Data provided:
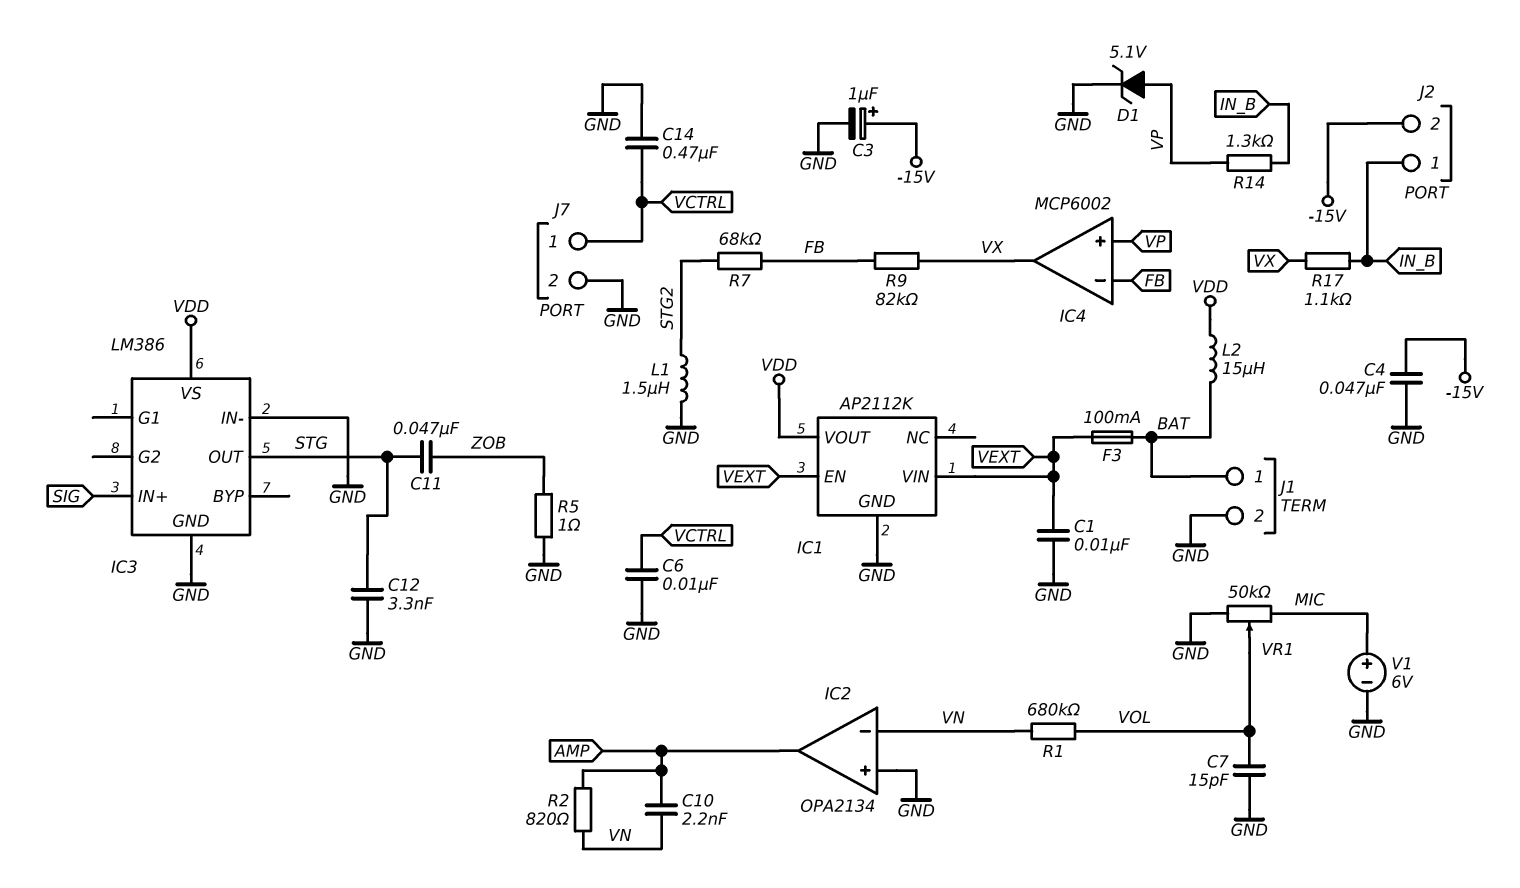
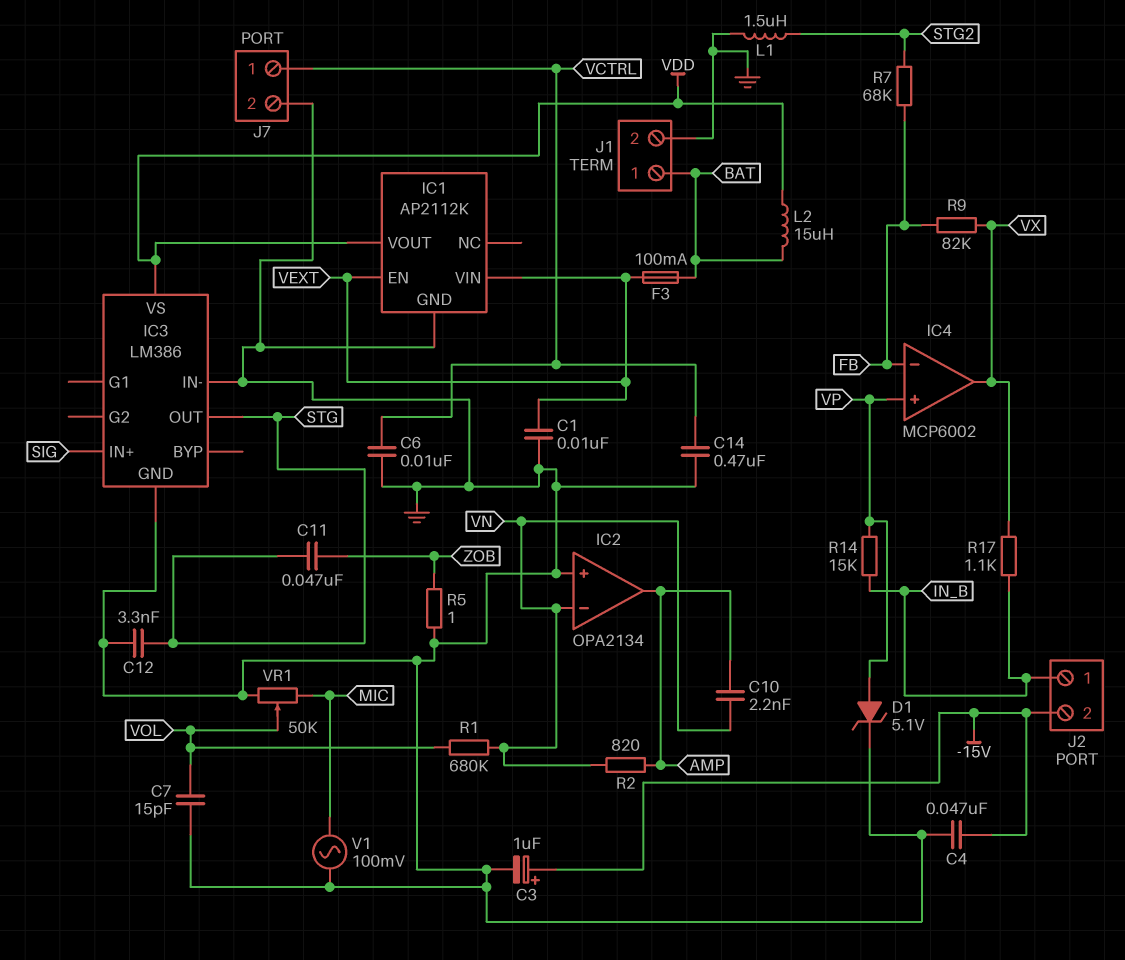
R14: 1.3k (IN_B, VP) -> 15k (IN_B, VP)
V1: 6V (plus MIC, minus GND) -> AC 100mV (GND, MIC)

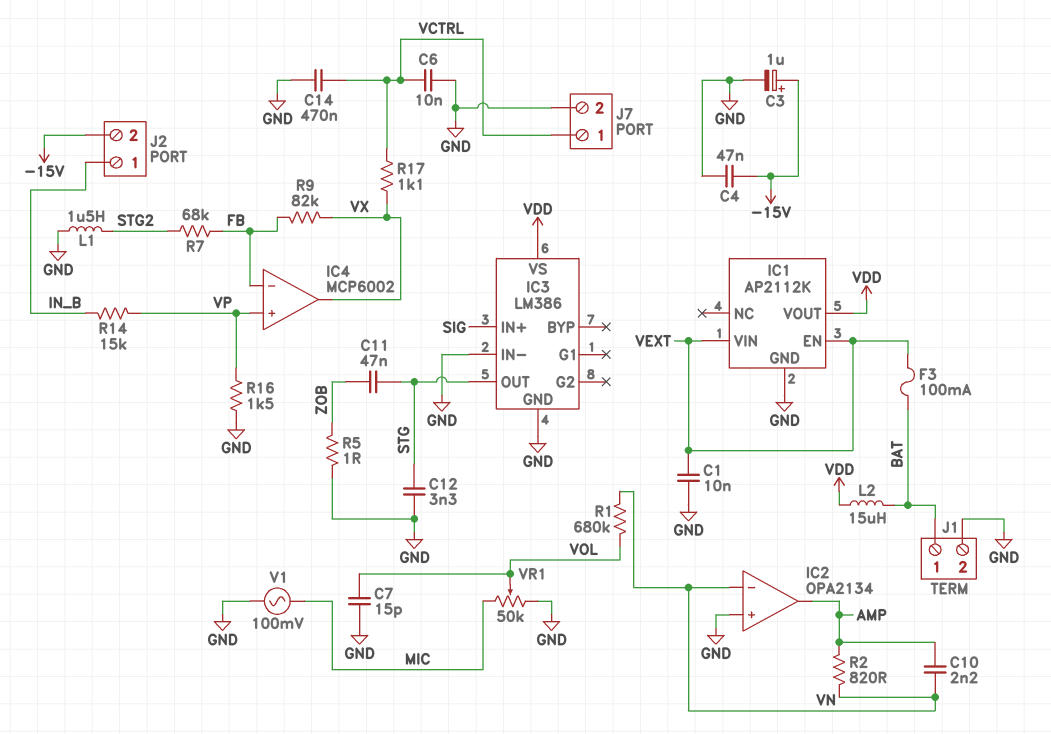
D1: zener 5.1V (A VP, K GND) -> none
R16: none -> 1.5k (GND, VP)
R17: 1.1k (IN_B, VX) -> 1.1k (VCTRL, VX)

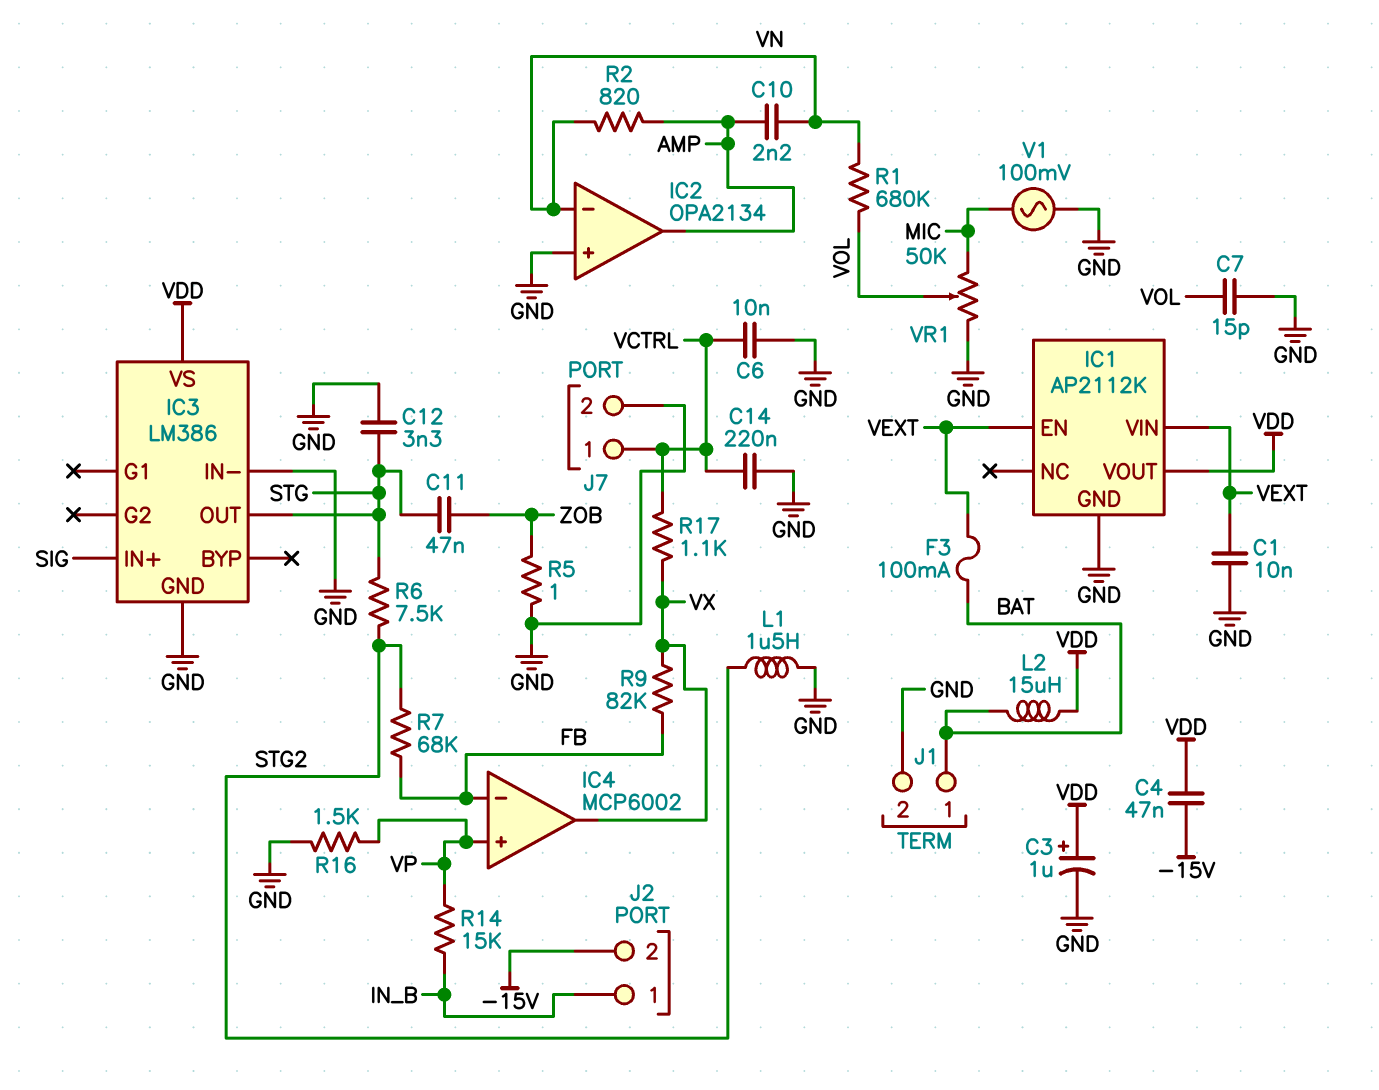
C3: 1uF (plus -15V, minus GND) -> 1uF (plus VDD, minus GND)
C4: 47nF (-15V, GND) -> 47nF (-15V, VDD)
C14: 470nF (GND, VCTRL) -> 220nF (GND, VCTRL)
R6: none -> 7.5k (STG, STG2)

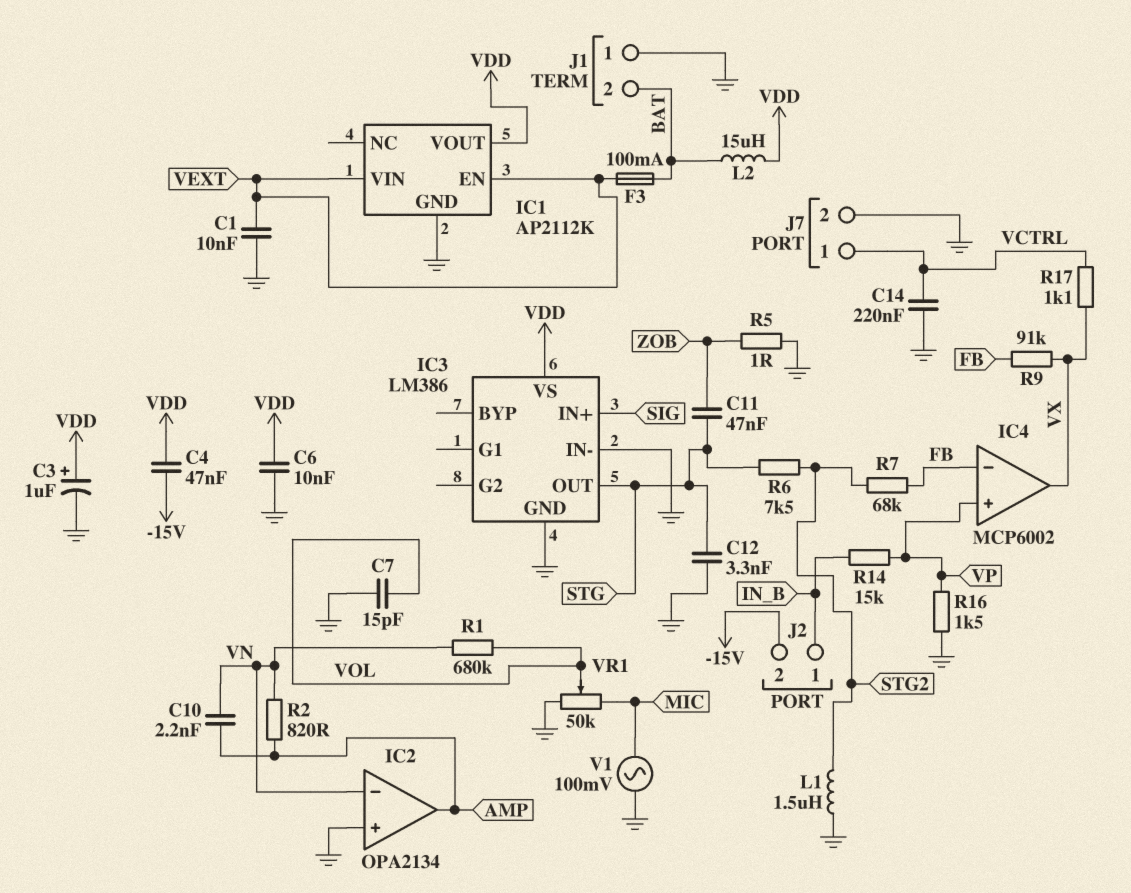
C6: 10nF (GND, VCTRL) -> 10nF (GND, VDD)
J1 pin 1: BAT -> GND
J1 pin 2: GND -> BAT
R9: 82k (FB, VX) -> 91k (FB, VX)

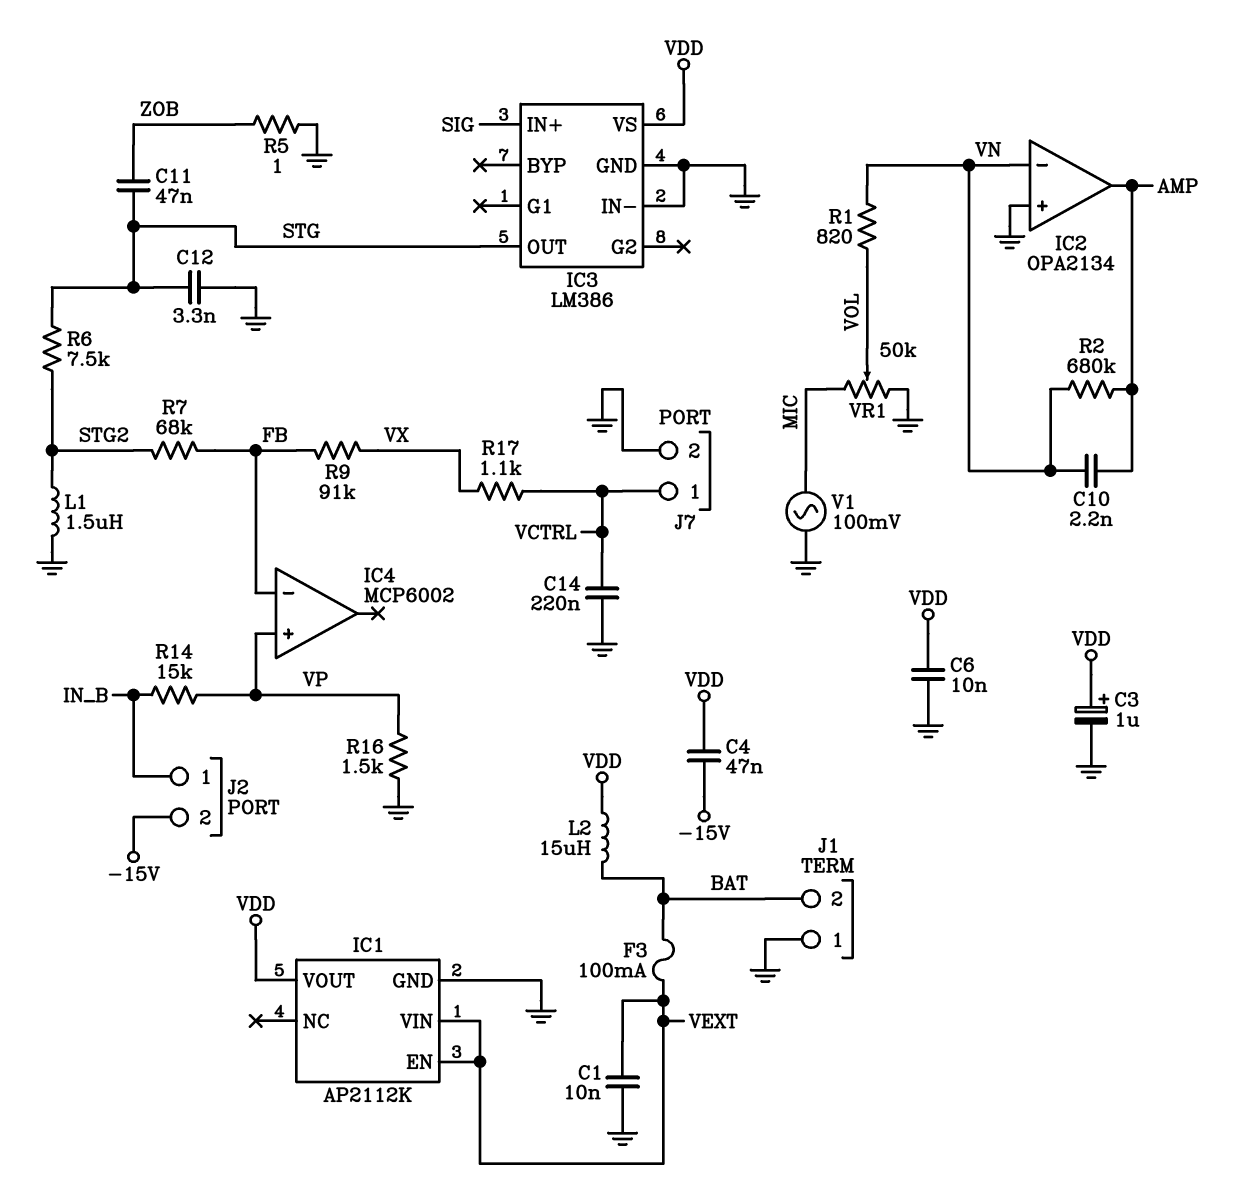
C7: 15pF (GND, VOL) -> none
IC4 pin out: VX -> none
R1: 680k (VN, VOL) -> 820 (VN, VOL)
R2: 820 (AMP, VN) -> 680k (AMP, VN)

What is required: The full listing must come back exactly as written, with its pictures left out.

Task output:
R14: 1.3k (IN_B, VP) -> 15k (IN_B, VP)
V1: 6V (plus MIC, minus GND) -> AC 100mV (GND, MIC)

D1: zener 5.1V (A VP, K GND) -> none
R16: none -> 1.5k (GND, VP)
R17: 1.1k (IN_B, VX) -> 1.1k (VCTRL, VX)

C3: 1uF (plus -15V, minus GND) -> 1uF (plus VDD, minus GND)
C4: 47nF (-15V, GND) -> 47nF (-15V, VDD)
C14: 470nF (GND, VCTRL) -> 220nF (GND, VCTRL)
R6: none -> 7.5k (STG, STG2)

C6: 10nF (GND, VCTRL) -> 10nF (GND, VDD)
J1 pin 1: BAT -> GND
J1 pin 2: GND -> BAT
R9: 82k (FB, VX) -> 91k (FB, VX)

C7: 15pF (GND, VOL) -> none
IC4 pin out: VX -> none
R1: 680k (VN, VOL) -> 820 (VN, VOL)
R2: 820 (AMP, VN) -> 680k (AMP, VN)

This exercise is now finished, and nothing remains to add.